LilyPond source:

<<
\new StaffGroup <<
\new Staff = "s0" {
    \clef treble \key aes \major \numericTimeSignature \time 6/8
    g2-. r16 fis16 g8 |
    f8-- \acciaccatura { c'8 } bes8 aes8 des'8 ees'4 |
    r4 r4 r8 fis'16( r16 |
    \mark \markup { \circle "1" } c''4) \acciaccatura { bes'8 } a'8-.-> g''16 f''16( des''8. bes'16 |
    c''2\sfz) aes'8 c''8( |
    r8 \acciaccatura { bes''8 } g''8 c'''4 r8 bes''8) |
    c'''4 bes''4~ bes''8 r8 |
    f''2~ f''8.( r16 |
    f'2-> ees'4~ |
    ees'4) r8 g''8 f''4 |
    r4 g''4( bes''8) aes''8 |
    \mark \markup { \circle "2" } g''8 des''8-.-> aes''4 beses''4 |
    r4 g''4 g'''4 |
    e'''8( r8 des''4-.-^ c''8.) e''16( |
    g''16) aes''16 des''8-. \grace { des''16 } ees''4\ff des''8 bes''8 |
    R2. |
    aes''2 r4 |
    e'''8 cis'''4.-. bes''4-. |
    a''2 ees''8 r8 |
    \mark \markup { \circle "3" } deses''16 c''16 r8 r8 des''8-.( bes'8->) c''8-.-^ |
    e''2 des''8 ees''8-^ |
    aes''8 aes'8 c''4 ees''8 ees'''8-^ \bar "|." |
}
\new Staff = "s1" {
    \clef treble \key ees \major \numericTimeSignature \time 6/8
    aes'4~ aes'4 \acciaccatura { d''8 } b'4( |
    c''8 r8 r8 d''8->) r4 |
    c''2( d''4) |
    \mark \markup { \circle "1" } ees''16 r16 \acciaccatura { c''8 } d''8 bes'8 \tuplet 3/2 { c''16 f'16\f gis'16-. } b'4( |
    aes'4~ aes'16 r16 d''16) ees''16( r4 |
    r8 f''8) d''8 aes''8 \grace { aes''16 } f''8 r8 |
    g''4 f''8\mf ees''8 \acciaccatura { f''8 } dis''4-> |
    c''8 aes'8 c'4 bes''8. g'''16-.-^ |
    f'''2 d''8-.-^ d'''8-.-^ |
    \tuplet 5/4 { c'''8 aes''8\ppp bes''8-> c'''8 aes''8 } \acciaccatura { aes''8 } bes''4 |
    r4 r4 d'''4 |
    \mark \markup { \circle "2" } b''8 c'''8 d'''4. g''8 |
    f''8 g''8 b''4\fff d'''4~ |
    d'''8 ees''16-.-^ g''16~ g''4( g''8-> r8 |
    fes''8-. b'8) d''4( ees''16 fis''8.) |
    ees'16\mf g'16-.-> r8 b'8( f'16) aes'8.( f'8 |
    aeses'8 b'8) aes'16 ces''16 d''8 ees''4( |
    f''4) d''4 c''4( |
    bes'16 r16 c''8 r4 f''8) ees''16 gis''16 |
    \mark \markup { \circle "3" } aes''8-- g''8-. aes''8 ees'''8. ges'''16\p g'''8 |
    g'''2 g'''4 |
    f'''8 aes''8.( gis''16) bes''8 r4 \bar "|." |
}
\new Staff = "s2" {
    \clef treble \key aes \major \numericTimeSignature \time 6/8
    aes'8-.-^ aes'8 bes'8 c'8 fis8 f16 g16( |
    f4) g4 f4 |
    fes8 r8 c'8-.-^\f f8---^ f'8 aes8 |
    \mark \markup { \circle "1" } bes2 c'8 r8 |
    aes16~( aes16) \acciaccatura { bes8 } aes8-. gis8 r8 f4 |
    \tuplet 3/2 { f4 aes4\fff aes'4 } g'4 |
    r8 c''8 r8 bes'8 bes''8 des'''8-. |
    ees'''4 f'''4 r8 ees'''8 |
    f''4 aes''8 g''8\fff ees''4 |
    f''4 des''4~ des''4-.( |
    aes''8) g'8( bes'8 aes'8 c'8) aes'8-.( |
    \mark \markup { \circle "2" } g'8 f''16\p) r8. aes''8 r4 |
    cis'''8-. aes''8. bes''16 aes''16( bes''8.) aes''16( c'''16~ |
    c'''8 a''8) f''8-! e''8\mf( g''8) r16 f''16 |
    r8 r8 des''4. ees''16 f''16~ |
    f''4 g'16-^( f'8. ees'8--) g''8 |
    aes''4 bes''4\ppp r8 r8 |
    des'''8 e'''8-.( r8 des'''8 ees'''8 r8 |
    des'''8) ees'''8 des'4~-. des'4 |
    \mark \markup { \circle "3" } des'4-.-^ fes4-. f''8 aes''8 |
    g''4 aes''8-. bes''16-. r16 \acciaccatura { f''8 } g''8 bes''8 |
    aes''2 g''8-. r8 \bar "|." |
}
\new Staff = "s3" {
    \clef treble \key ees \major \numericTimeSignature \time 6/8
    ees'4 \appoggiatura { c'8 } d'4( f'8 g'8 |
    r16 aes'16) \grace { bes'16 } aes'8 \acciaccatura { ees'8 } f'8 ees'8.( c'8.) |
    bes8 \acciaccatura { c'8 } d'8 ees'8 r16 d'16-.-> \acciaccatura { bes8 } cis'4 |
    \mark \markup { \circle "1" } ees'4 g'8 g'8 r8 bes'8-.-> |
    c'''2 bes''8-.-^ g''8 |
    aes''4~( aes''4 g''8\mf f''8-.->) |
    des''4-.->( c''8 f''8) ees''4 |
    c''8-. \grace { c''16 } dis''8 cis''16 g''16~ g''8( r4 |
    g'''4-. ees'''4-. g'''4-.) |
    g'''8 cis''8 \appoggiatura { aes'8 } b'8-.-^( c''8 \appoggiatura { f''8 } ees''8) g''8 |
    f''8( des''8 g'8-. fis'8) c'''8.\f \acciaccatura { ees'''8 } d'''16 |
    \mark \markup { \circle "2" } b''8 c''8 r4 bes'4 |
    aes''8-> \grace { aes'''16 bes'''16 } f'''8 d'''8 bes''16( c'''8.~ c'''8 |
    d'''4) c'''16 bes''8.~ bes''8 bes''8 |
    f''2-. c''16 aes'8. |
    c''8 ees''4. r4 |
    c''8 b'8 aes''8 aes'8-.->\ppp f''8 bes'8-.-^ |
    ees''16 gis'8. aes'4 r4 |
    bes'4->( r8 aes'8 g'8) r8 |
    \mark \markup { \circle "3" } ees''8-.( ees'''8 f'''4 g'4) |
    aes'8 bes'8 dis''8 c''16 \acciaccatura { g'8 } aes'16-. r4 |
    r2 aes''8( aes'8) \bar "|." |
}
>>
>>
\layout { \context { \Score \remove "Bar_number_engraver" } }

|---|

(Work to complete):
Show every line of the data that contains the string "tuplet".

(Output of the exercise):
    \mark \markup { \circle "1" } ees''16 r16 \acciaccatura { c''8 } d''8 bes'8 \tuplet 3/2 { c''16 f'16\f gis'16-. } b'4( |
    \tuplet 5/4 { c'''8 aes''8\ppp bes''8-> c'''8 aes''8 } \acciaccatura { aes''8 } bes''4 |
    \tuplet 3/2 { f4 aes4\fff aes'4 } g'4 |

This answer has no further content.